▶ _Your goal_
Within the entries below, output exactly the lines between the line containing "none -> purple spool [180,322,220,371]" and the line containing "camera: 115 degrees right, 5 degrees up", inclusive, and omit any picture.

═════ Raw data ═════

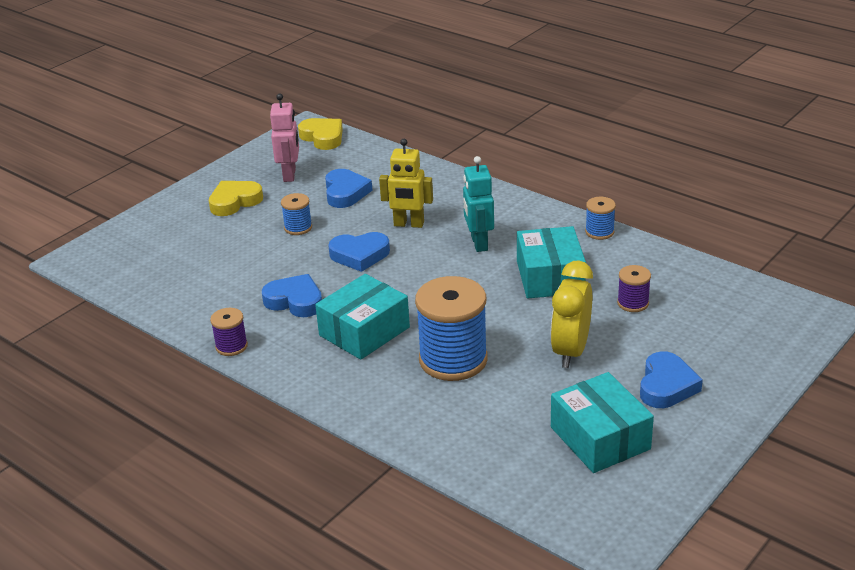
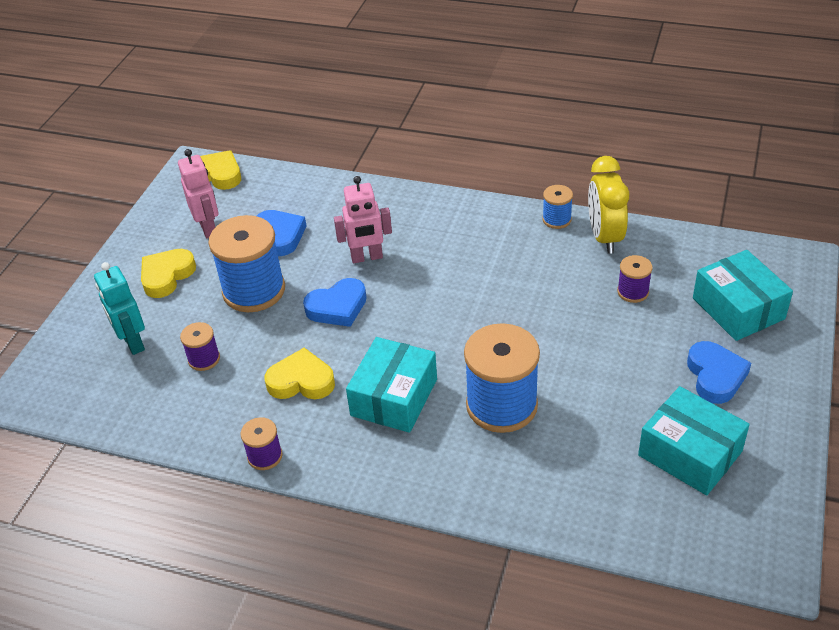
camera: 20 degrees left, 10 degrees up
blue heart [262,274,322,317] -> yellow heart [265,348,335,399]
blue spool [281,193,312,235] -> blue spool [208,215,285,312], size x2.08
yellow robot [379,139,433,228] -> pink robot [334,176,392,263]
turquoise robot [463,156,494,252] -> turquoise robot moved to [94,262,145,355]
turquoise box [517,226,586,298] -> turquoise box moved to [693,250,793,341]
yellow clock [550,260,593,368] -> yellow clock moved to [588,156,629,254]
none -> purple spool [180,322,220,371]

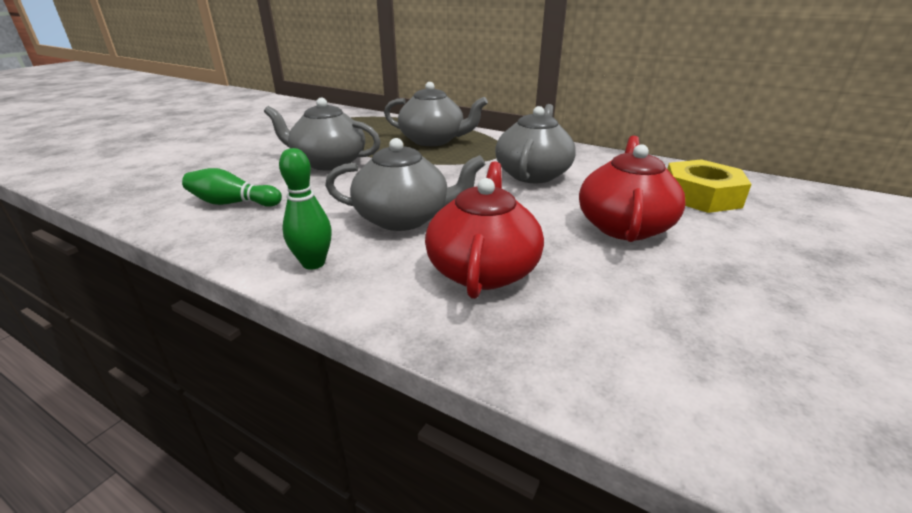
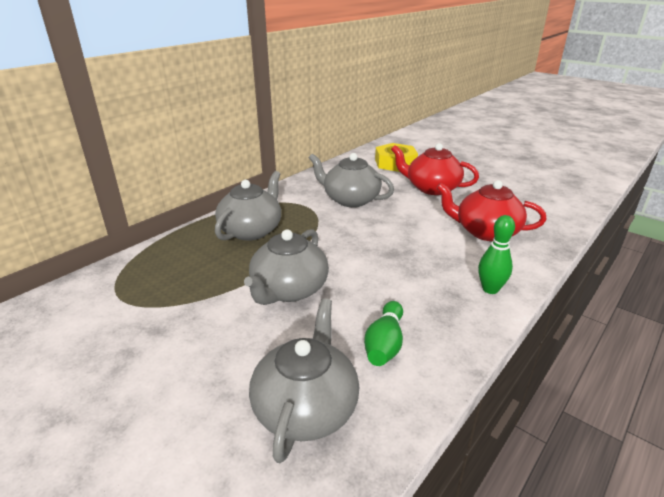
camera: 80 degrees left, 0 degrees up
grey teapot [325,138,485,231] -> grey teapot moved to [249,298,359,463]

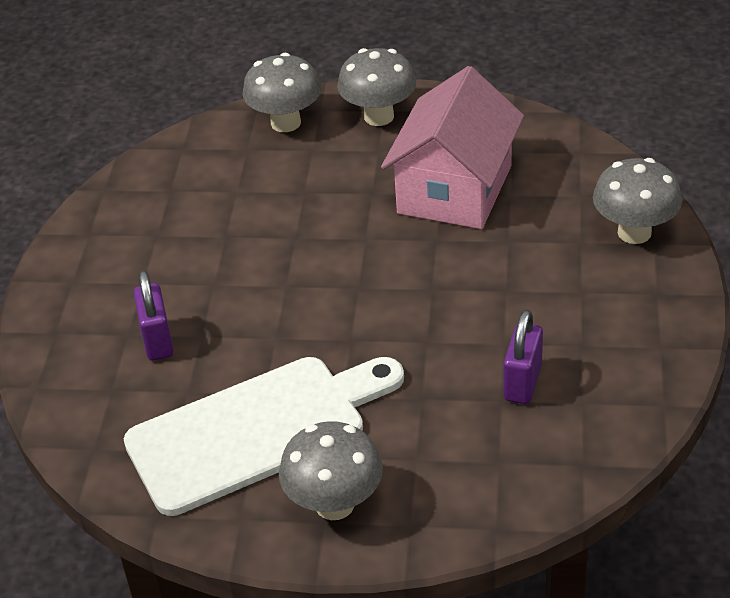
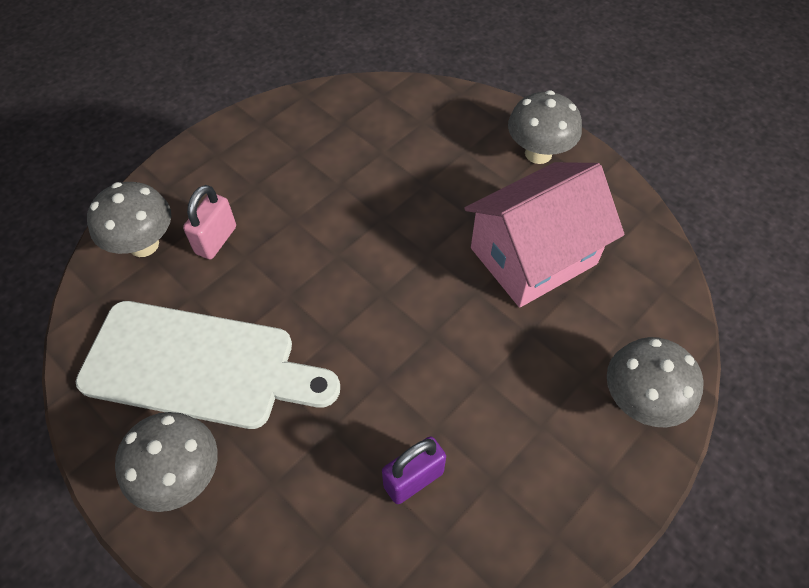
camera: 35 degrees right, 15 degrees up
purple padlock [134,270,174,361] -> pink padlock [183,185,236,259]
grey mushroom [243,52,321,132] -> grey mushroom moved to [87,182,171,257]

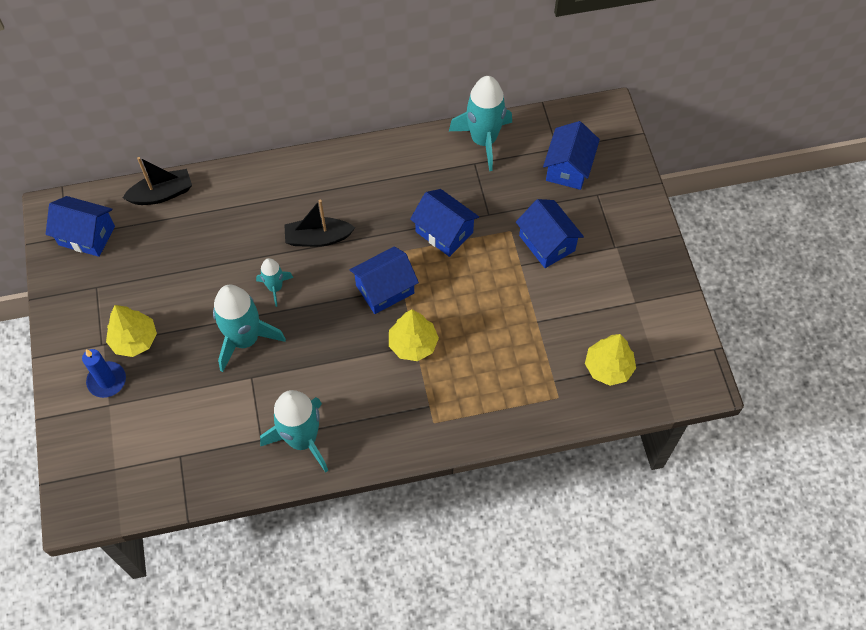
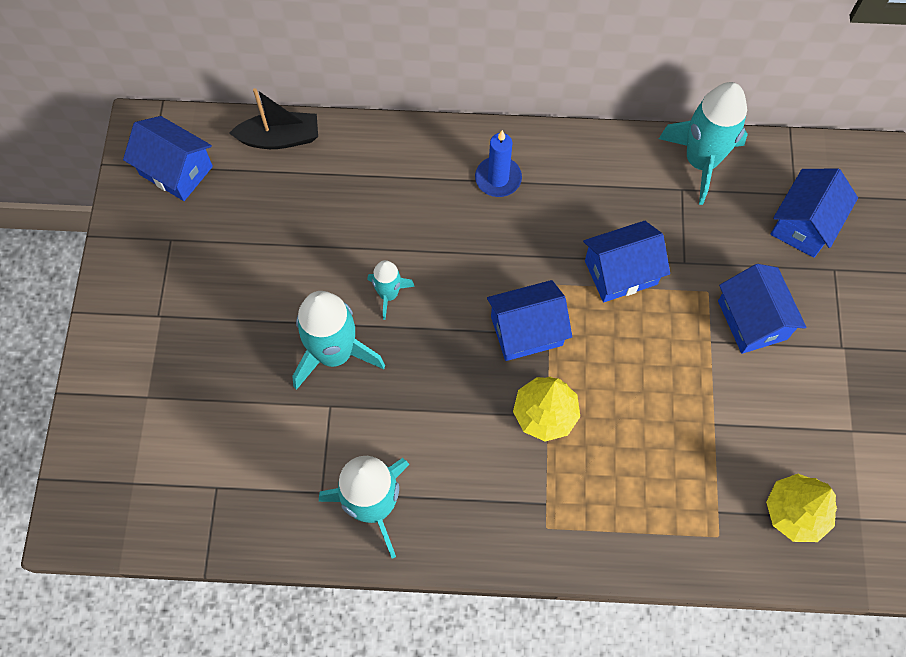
camera: 15 degrees right, 5 degrees up
blue candle [82,349,126,398] -> blue candle moved to [475,130,522,197]
yellow tree [106,305,157,357] -> none
black boat [284,200,355,247] -> none
blue house [410,189,479,257] -> blue house turned 75 degrees counterclockwise [583,221,670,303]

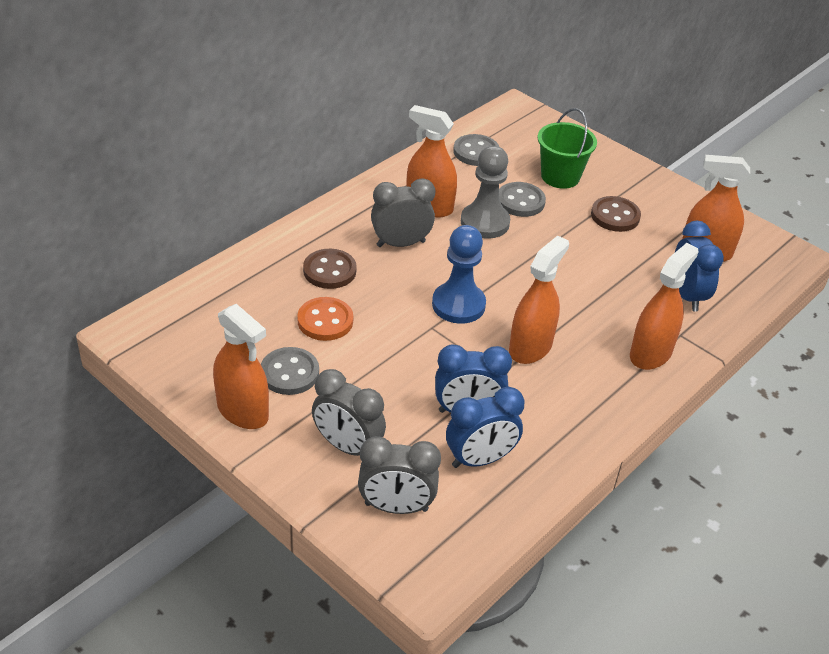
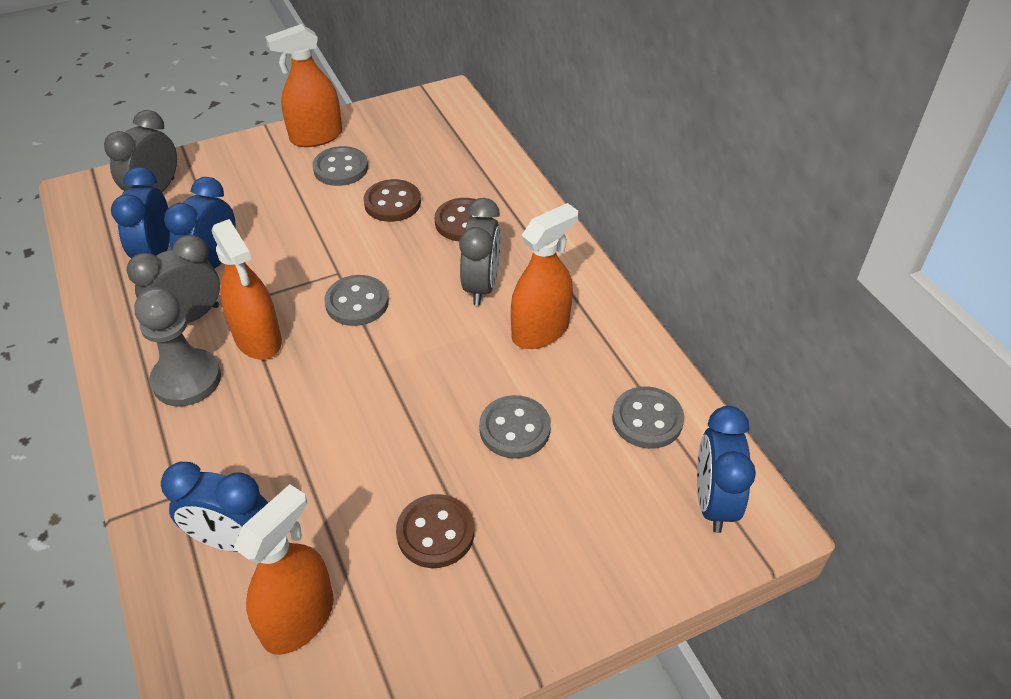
camera: 115 degrees right, 5 degrees up
orange button [297,297,353,341] -> brown button [363,179,421,222]
grey clock [312,369,386,456] -> grey clock moved to [126,235,220,323]
blue pawn [432,225,486,324] -> grey button [324,275,389,326]
grey pawn [461,146,510,239] -> grey pawn moved to [134,287,221,406]
green bucket [537,108,597,189] -> none
orange spray bottle [630,243,698,370] -> none
none -> blue clock [697,406,756,533]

═════

▶ _Response to the task_
none -> purple spool [180,322,220,371]

camera: 80 degrees left, 0 degrees up
grey teapot [325,138,485,231] -> grey teapot moved to [249,298,359,463]

camera: 35 degrees right, 15 degrees up
purple padlock [134,270,174,361] -> pink padlock [183,185,236,259]
grey mushroom [243,52,321,132] -> grey mushroom moved to [87,182,171,257]

camera: 15 degrees right, 5 degrees up
blue candle [82,349,126,398] -> blue candle moved to [475,130,522,197]
yellow tree [106,305,157,357] -> none
black boat [284,200,355,247] -> none
blue house [410,189,479,257] -> blue house turned 75 degrees counterclockwise [583,221,670,303]

camera: 115 degrees right, 5 degrees up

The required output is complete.